§ Task goal: Print the entries verbatim, leaving out the images they contain.

[Stored data entries]
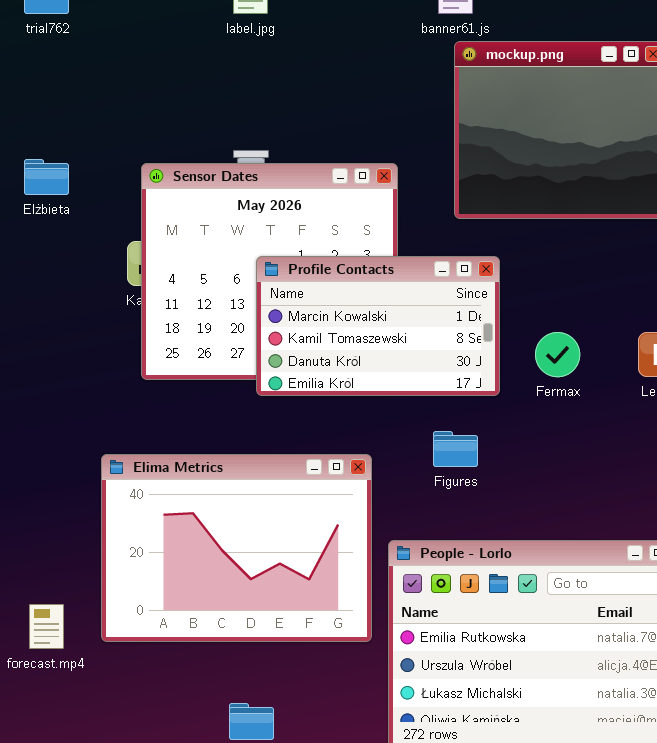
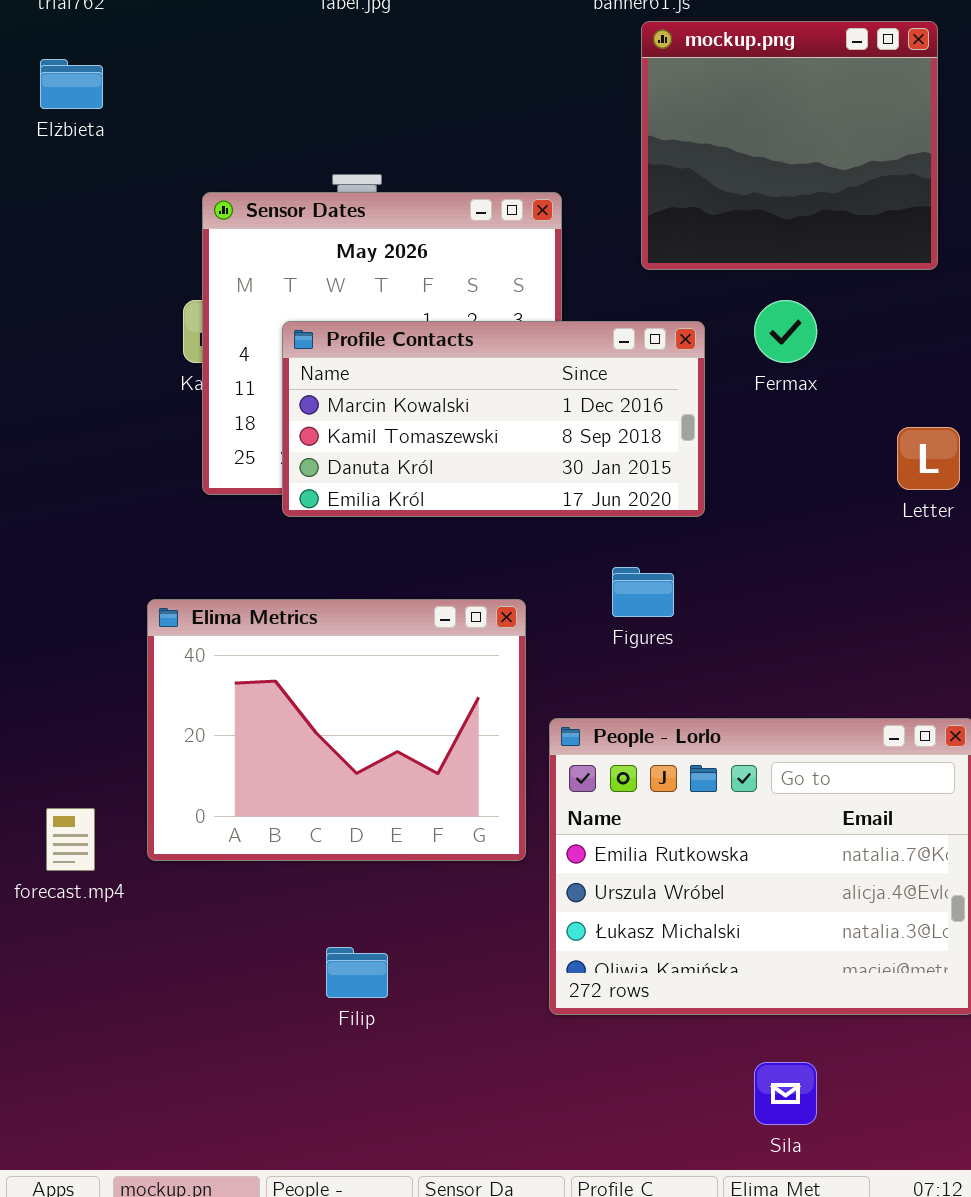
Elżbieta: [24,159,69,195] -> [40,59,103,109], moved
Profile Contacts: [256,256,500,396] -> [282,321,705,517], resized
Fermax: [535,332,580,377] -> [754,300,817,363], moved

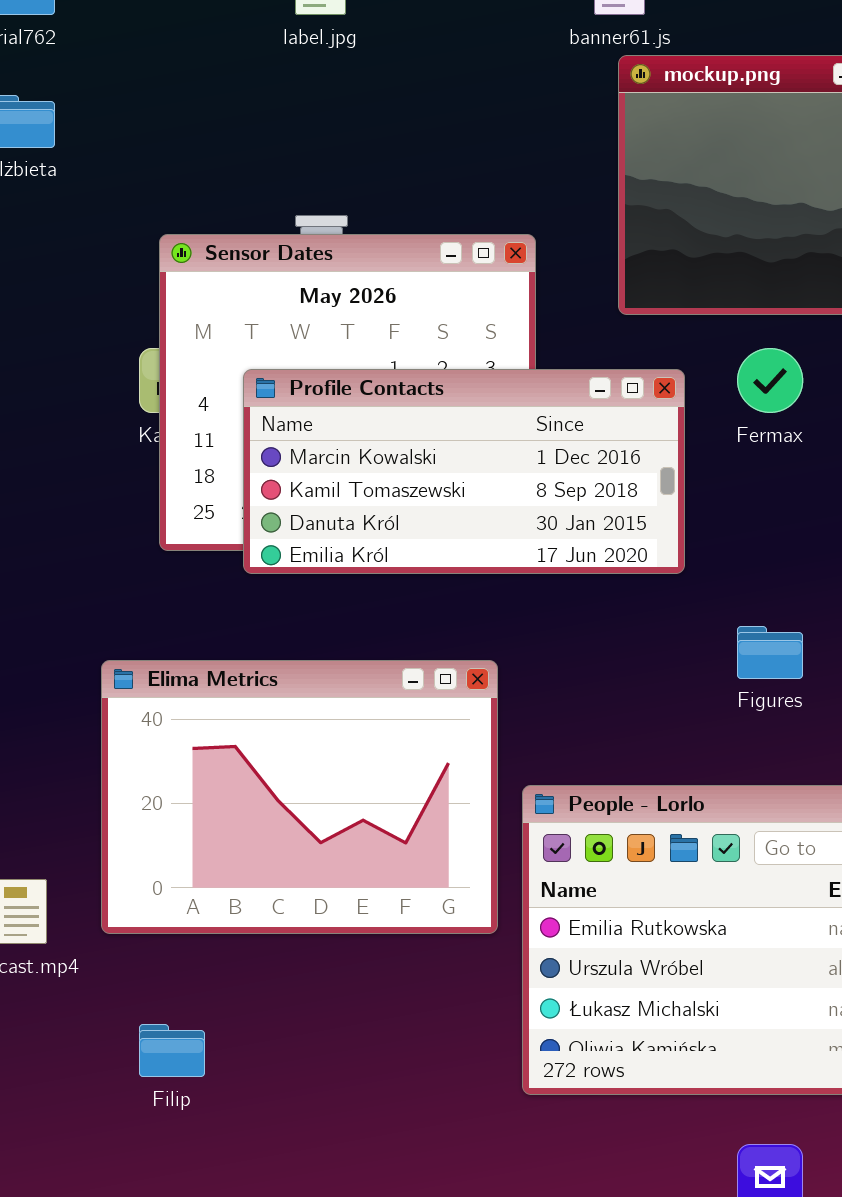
Figures: [612,567,674,617] -> [737,626,803,679], moved
Filip: [326,947,388,998] -> [139,1024,205,1077], moved

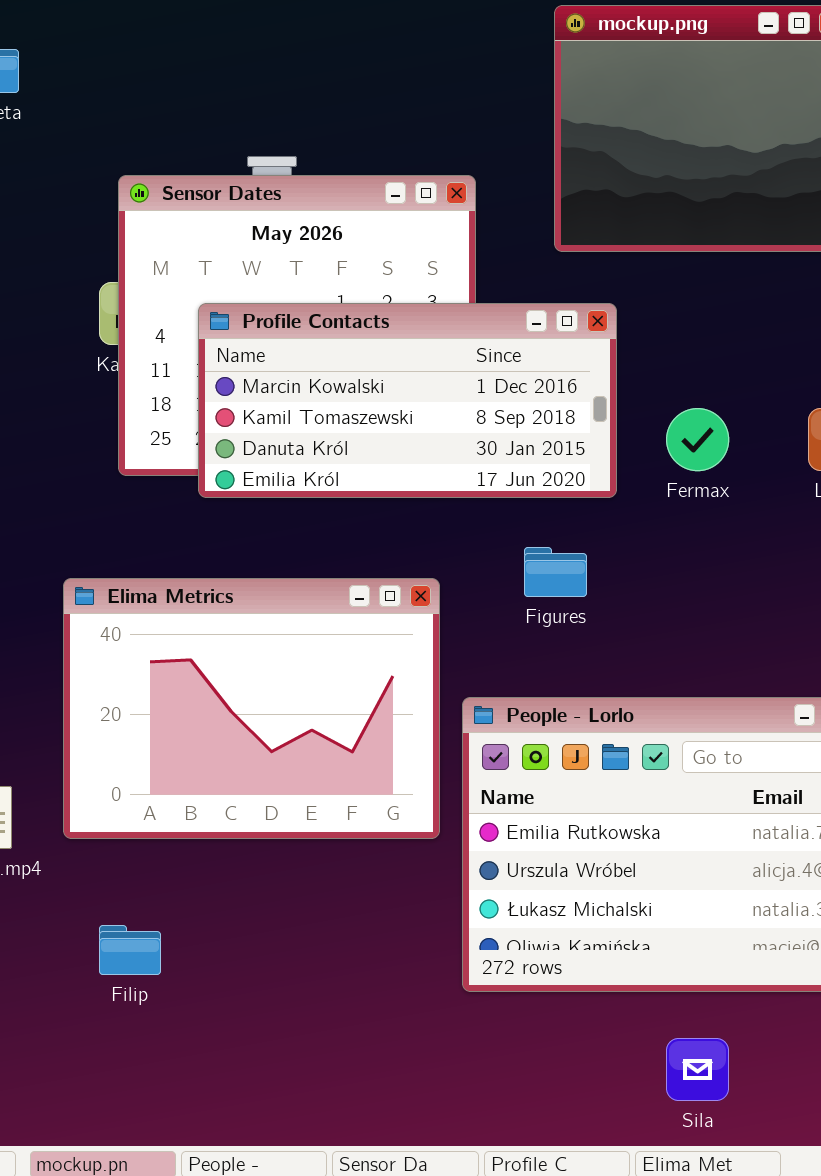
Fermax: [737,348,803,413] -> [666,408,729,471], moved
Figures: [737,626,803,679] -> [524,547,587,597], moved

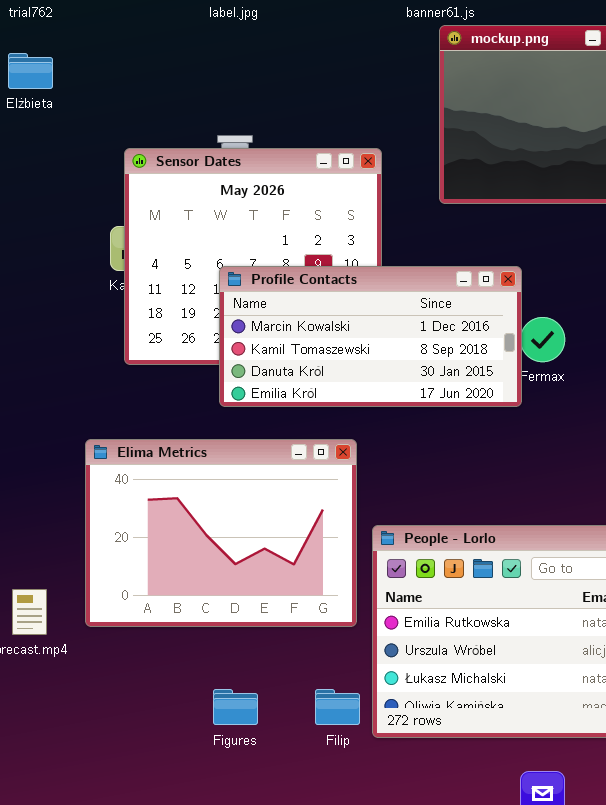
Profile Contacts: [198,303,617,498] -> [219,266,522,407], moved
Figures: [524,547,587,597] -> [213,689,258,725], moved
Filip: [99,925,161,975] -> [315,689,360,725], moved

§ Written solution:
Elżbieta: [24,159,69,195] -> [40,59,103,109], moved
Profile Contacts: [256,256,500,396] -> [282,321,705,517], resized
Fermax: [535,332,580,377] -> [754,300,817,363], moved

Figures: [612,567,674,617] -> [737,626,803,679], moved
Filip: [326,947,388,998] -> [139,1024,205,1077], moved

Fermax: [737,348,803,413] -> [666,408,729,471], moved
Figures: [737,626,803,679] -> [524,547,587,597], moved

Profile Contacts: [198,303,617,498] -> [219,266,522,407], moved
Figures: [524,547,587,597] -> [213,689,258,725], moved
Filip: [99,925,161,975] -> [315,689,360,725], moved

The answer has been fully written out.